··· Material to process

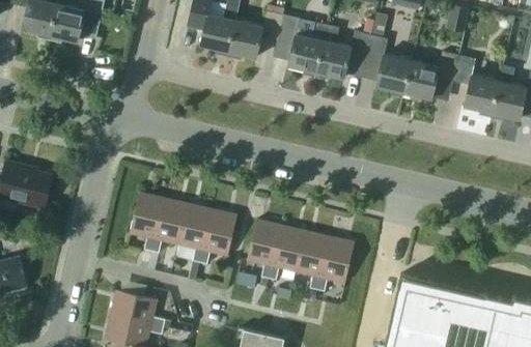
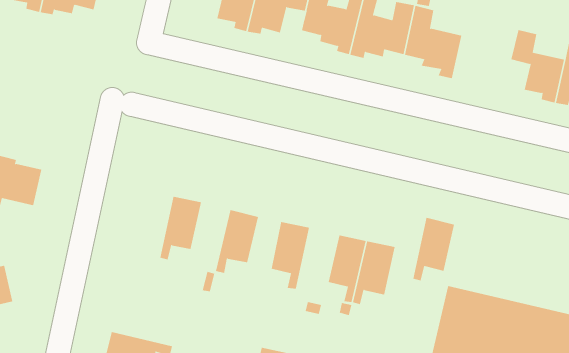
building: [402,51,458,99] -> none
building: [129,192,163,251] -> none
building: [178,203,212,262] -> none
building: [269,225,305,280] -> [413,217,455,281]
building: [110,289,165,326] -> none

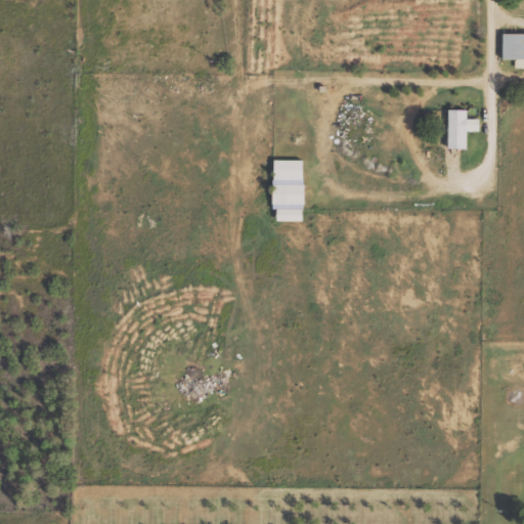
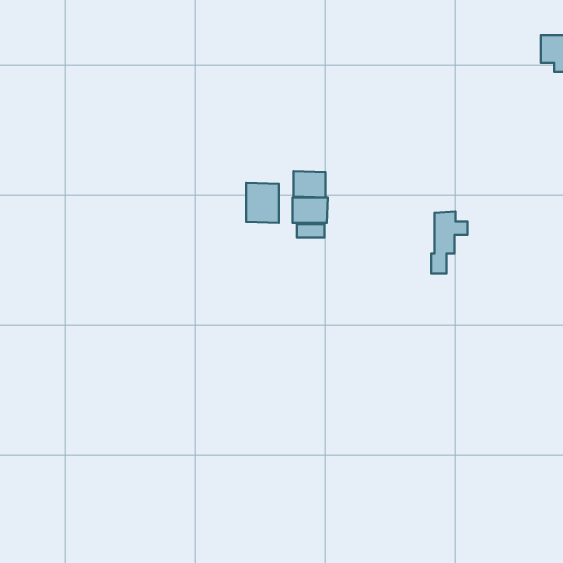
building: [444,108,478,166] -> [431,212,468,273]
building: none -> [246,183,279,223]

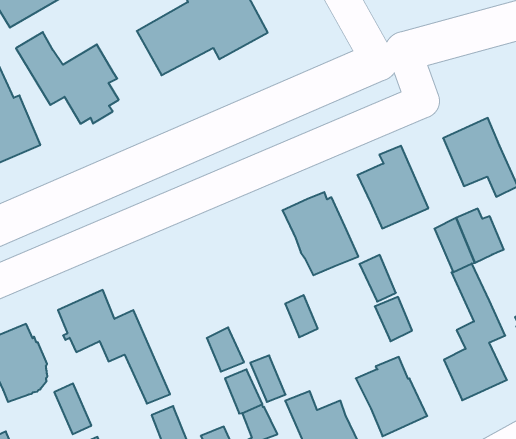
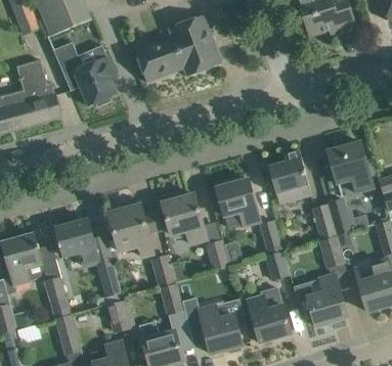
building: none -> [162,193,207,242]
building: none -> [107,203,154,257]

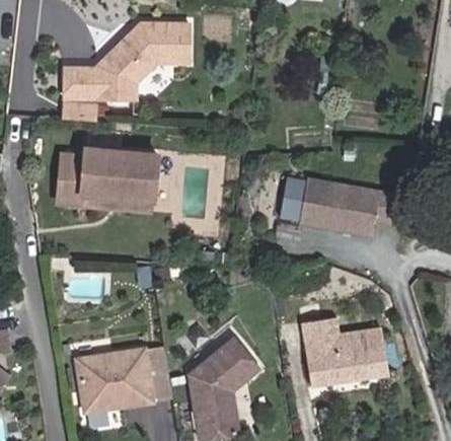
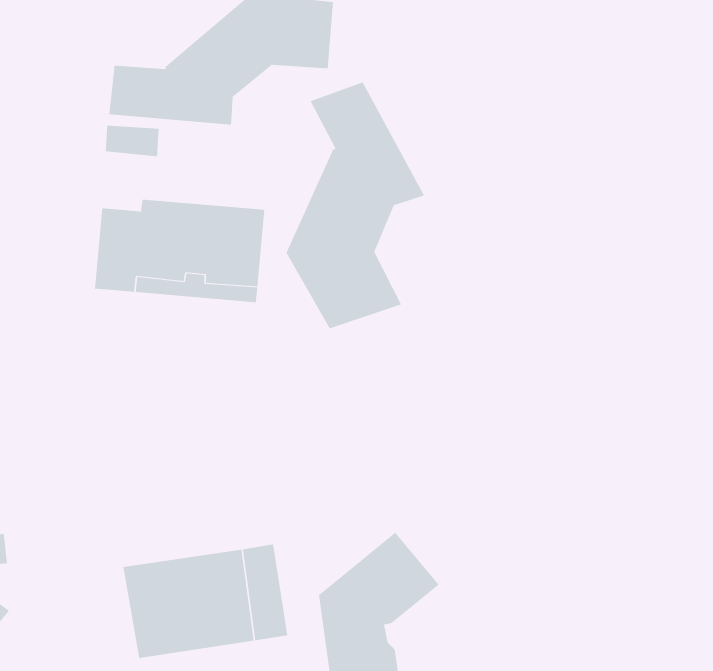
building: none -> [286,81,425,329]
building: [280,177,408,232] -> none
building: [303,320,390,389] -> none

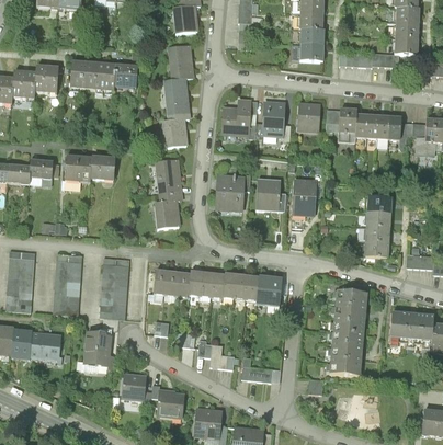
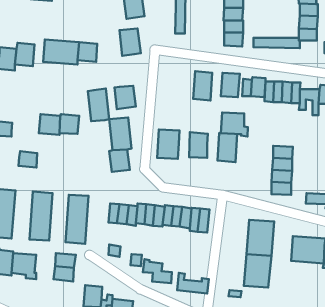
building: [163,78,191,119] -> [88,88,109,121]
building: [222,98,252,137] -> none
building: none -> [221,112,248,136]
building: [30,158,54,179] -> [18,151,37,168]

······
··· Material to process

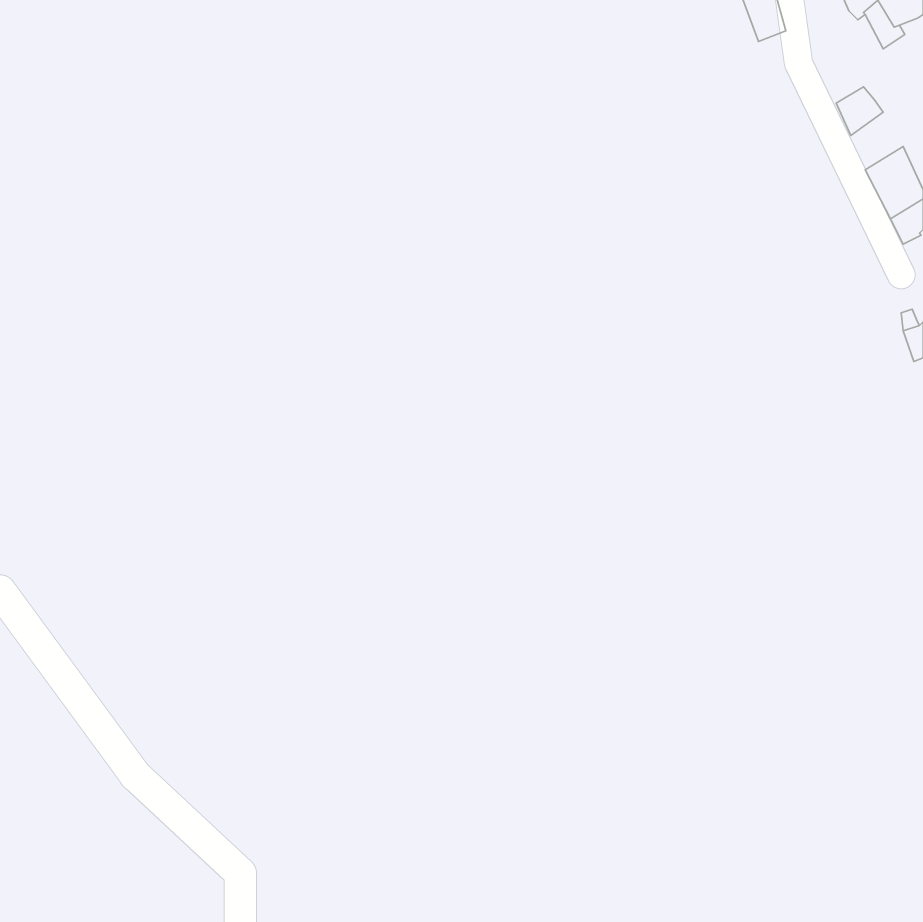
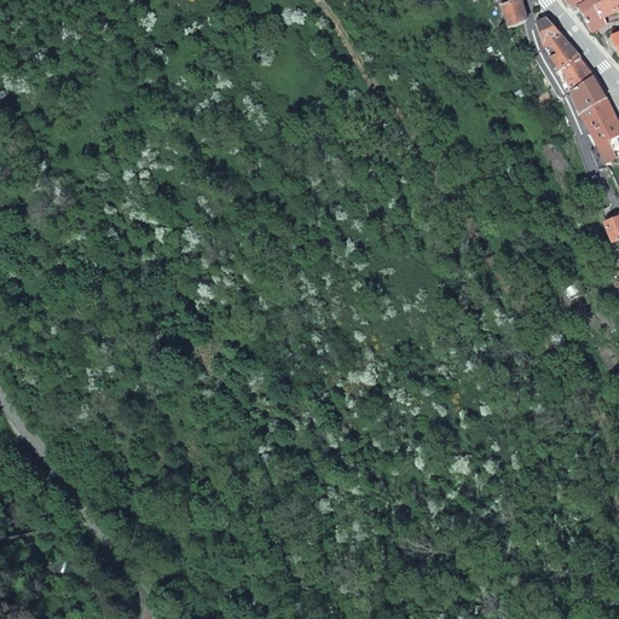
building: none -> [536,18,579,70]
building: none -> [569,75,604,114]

······

▸ **What is expected**: Transcribe the records above from the line holding "building: none -> [536,18,579,70]" down to the line holding "building: none -> [569,75,604,114]", inclusive, without adding anything.

▸ **Solution to this task**:
building: none -> [536,18,579,70]
building: none -> [569,75,604,114]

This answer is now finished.